**TRY IT**.
All of the data should be restated word for word, with the pictures omitted.

[Opening MATERIAL FOR THIS TASK section]

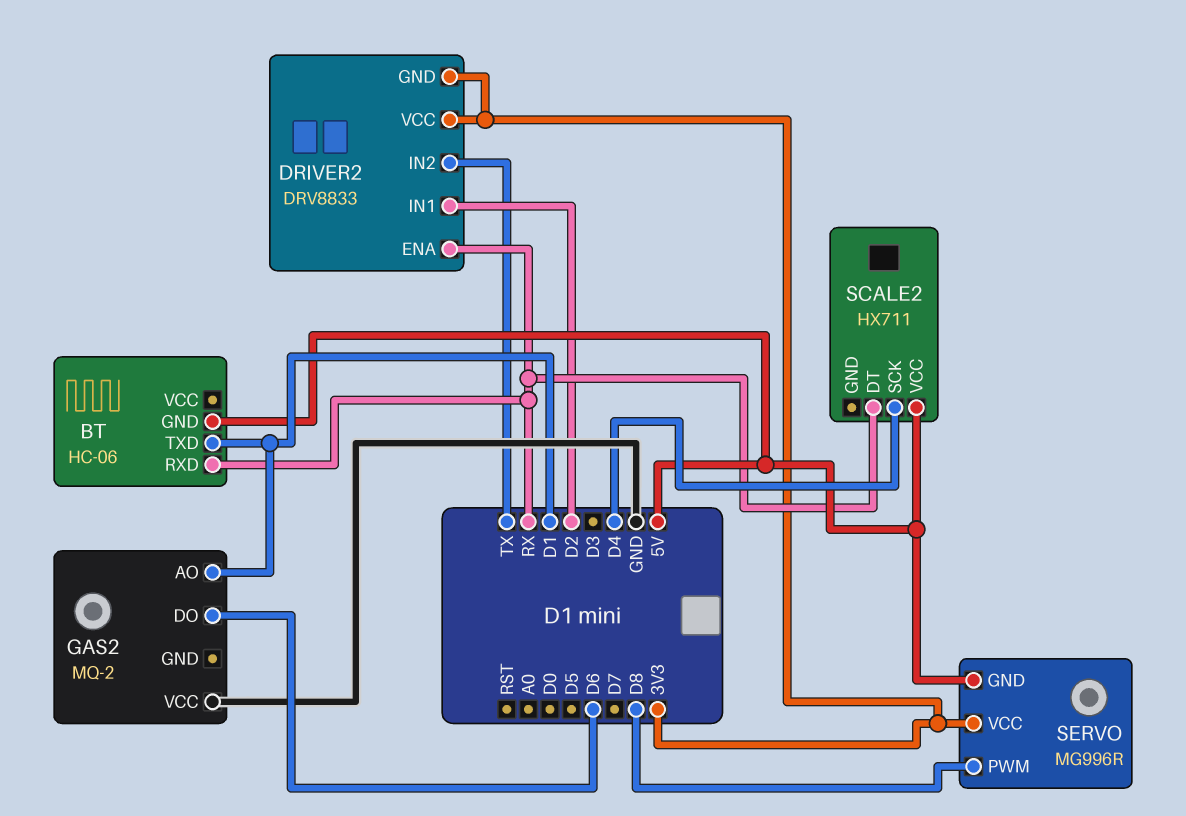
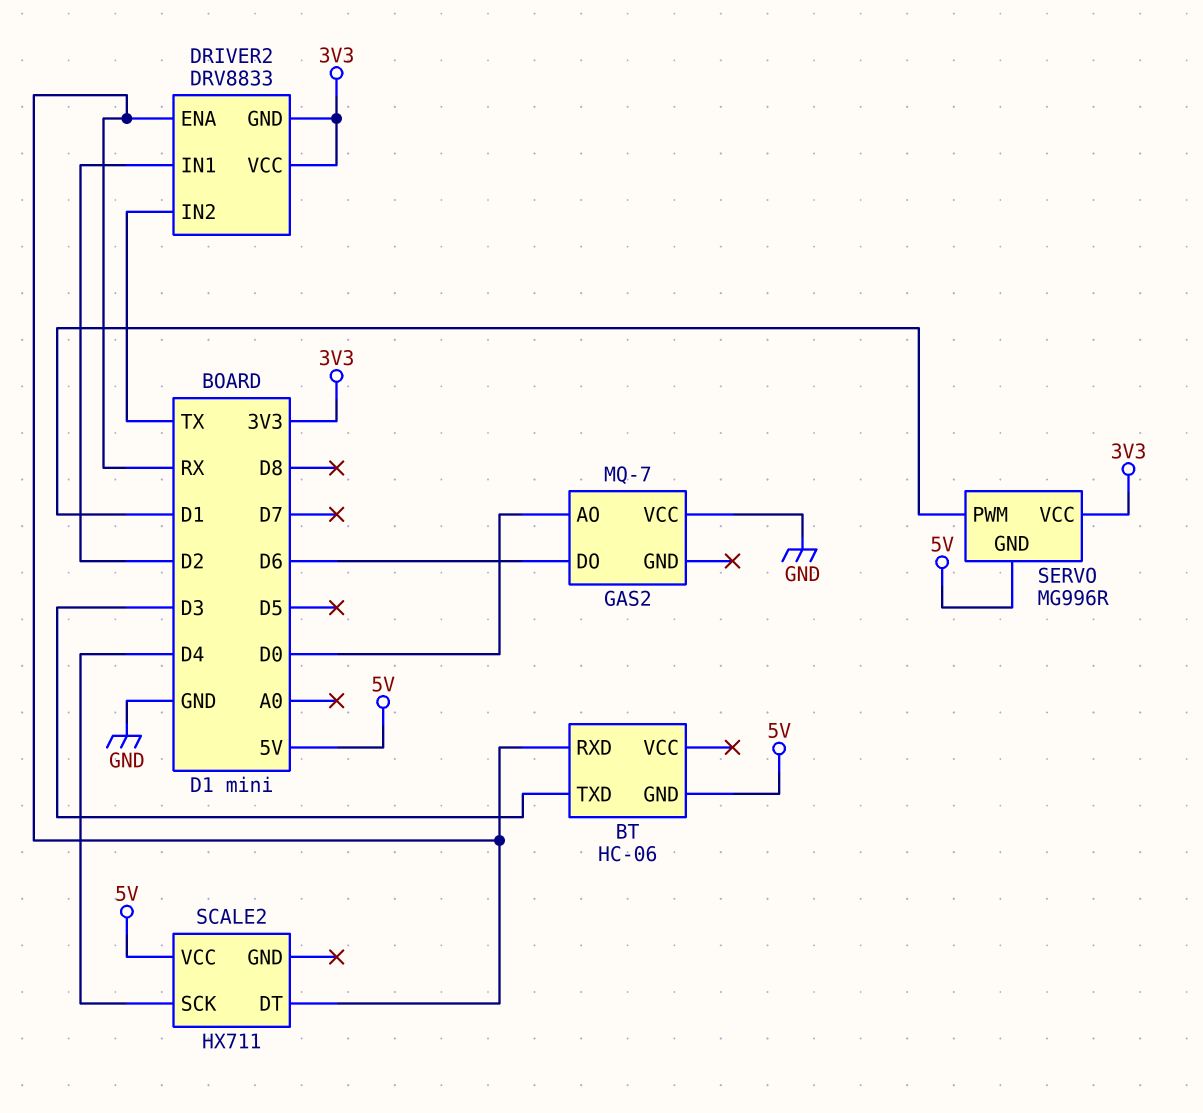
BT pin TXD: D1 -> D3
GAS2: MQ-2 -> MQ-7
GAS2 pin AO: D1 -> D0
SERVO pin PWM: D8 -> D1

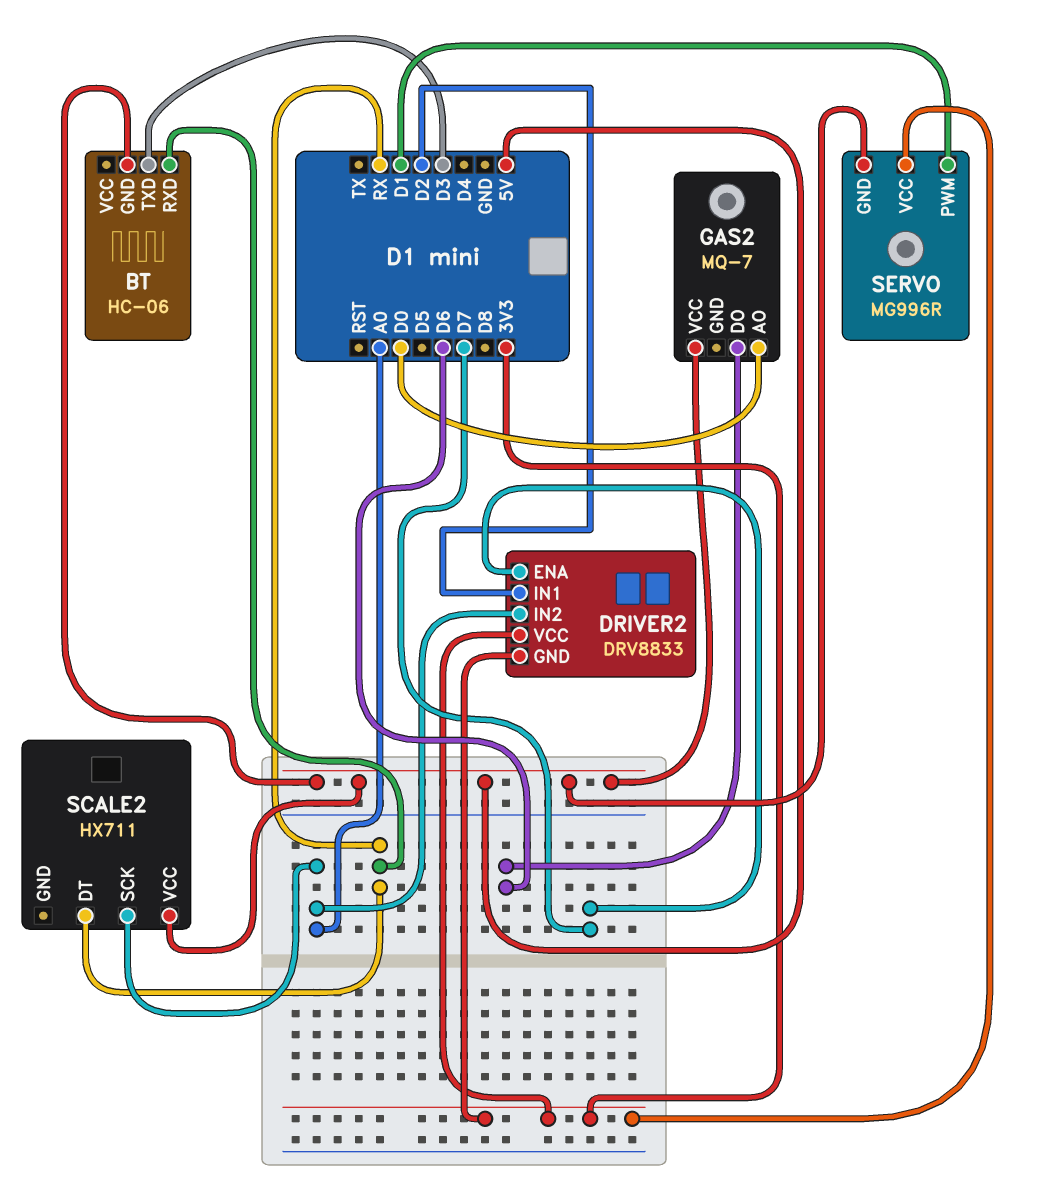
DRIVER2 pin ENA: RX -> D7
DRIVER2 pin IN2: TX -> A0
GAS2 pin VCC: GND -> 5V
SCALE2 pin SCK: D4 -> A0

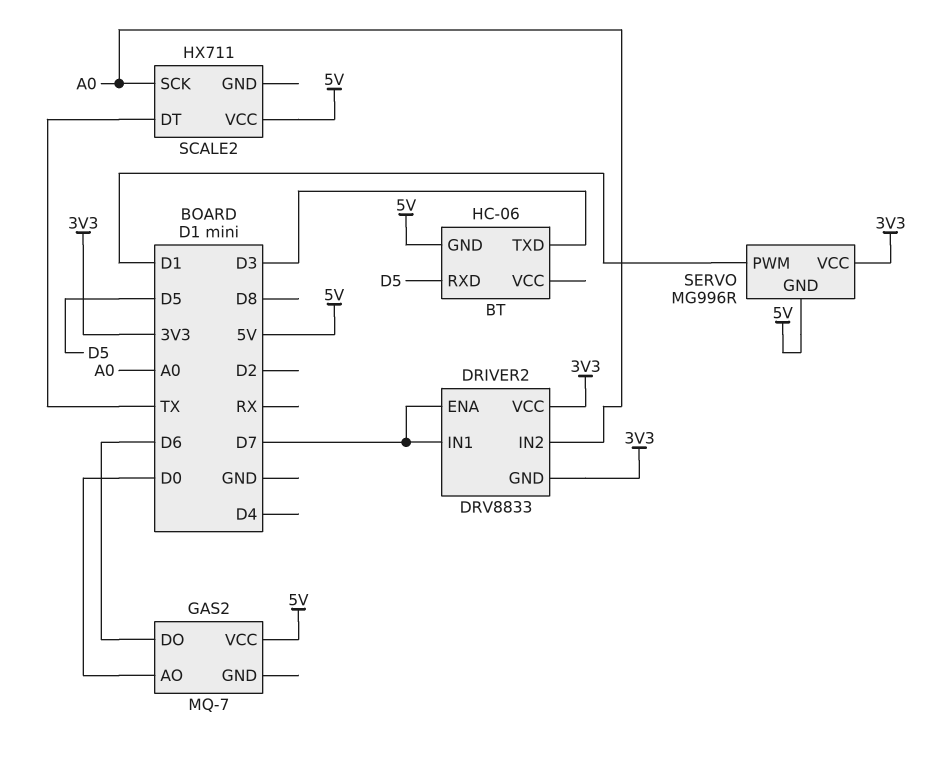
BT pin RXD: RX -> D5
DRIVER2 pin IN1: D2 -> D7
SCALE2 pin DT: RX -> TX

[Closing MATERIAL FOR THIS TASK section]

**RESPONSE**.
BT pin TXD: D1 -> D3
GAS2: MQ-2 -> MQ-7
GAS2 pin AO: D1 -> D0
SERVO pin PWM: D8 -> D1

DRIVER2 pin ENA: RX -> D7
DRIVER2 pin IN2: TX -> A0
GAS2 pin VCC: GND -> 5V
SCALE2 pin SCK: D4 -> A0

BT pin RXD: RX -> D5
DRIVER2 pin IN1: D2 -> D7
SCALE2 pin DT: RX -> TX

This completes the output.